→ INPUT DATA:
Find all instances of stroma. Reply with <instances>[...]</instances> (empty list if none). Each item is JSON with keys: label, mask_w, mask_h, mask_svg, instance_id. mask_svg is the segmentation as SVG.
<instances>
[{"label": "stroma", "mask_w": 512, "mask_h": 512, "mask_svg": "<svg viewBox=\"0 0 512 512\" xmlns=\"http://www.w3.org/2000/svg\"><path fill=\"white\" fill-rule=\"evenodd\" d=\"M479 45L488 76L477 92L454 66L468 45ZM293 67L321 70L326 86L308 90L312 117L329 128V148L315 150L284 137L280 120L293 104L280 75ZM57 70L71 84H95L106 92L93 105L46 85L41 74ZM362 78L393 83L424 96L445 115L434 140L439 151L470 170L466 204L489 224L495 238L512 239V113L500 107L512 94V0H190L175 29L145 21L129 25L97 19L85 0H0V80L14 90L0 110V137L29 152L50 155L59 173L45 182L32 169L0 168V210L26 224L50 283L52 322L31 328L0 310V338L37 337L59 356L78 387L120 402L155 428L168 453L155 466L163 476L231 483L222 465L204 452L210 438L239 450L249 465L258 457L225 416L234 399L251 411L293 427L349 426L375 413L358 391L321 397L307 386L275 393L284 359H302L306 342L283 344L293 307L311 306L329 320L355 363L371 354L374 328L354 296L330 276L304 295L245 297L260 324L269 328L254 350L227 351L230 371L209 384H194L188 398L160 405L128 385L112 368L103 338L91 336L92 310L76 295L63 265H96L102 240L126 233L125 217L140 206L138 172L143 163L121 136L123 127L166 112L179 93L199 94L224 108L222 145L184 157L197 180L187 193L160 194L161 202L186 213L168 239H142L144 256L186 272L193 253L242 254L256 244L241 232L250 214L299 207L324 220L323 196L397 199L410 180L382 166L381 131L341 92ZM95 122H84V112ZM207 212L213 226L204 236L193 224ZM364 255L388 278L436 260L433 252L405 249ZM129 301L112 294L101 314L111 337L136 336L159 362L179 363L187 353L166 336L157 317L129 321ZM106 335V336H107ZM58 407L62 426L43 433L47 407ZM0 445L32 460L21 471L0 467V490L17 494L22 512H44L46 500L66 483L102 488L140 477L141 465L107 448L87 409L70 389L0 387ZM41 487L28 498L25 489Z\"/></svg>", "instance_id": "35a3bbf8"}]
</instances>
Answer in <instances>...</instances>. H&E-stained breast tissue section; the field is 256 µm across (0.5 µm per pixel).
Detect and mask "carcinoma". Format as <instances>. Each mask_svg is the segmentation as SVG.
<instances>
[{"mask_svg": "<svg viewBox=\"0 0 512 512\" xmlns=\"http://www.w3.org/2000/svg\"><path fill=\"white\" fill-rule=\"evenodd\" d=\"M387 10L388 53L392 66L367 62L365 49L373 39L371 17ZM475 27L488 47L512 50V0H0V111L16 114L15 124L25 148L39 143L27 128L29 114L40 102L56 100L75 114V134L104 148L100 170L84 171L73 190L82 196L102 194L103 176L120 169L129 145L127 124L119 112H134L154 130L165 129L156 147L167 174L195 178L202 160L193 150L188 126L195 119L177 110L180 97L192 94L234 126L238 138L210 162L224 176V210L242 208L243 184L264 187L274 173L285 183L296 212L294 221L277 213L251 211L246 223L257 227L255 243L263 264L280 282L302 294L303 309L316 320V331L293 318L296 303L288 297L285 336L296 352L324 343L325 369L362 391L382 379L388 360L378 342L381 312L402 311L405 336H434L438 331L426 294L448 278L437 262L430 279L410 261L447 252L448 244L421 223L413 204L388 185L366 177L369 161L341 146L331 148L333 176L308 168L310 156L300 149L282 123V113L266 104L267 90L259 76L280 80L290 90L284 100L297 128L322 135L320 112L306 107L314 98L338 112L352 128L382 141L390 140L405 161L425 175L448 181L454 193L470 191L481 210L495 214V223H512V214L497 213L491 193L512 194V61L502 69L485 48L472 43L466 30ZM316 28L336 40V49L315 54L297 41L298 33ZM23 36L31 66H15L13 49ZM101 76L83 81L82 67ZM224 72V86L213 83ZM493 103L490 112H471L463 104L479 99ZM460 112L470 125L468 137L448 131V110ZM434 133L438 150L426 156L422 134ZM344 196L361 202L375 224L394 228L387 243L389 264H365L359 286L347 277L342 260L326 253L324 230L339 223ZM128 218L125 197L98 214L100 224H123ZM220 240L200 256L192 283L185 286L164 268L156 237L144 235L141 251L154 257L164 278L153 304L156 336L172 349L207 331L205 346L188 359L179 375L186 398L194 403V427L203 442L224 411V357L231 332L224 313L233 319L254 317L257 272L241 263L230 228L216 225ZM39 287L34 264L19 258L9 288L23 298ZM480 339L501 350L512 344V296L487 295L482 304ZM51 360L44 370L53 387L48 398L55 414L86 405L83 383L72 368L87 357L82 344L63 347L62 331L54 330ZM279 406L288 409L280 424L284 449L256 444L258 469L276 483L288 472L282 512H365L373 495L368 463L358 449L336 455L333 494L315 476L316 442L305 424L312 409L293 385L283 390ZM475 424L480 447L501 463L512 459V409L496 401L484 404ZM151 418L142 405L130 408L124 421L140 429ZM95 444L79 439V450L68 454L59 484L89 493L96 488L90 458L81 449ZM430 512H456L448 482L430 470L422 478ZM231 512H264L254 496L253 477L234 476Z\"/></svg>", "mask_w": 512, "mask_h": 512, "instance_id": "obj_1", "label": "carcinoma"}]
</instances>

→ WHAT YOU HAVE TO DO:
Filter the records above for lines containing the word "instances", and copy those lines.

→ OUTPUT OF THE TASK:
Find all instances of stroma. Reply with <instances>[...]</instances> (empty list if none). Each item is JSON with keys: label, mask_w, mask_h, mask_svg, instance_id. mask_svg is the segmentation as SVG.
<instances>
</instances>
Answer in <instances>...</instances>. H&E-stained breast tissue section; the field is 256 µm across (0.5 µm per pixel).
Detect and mask "carcinoma". Format as <instances>. Each mask_svg is the segmentation as SVG.
<instances>
</instances>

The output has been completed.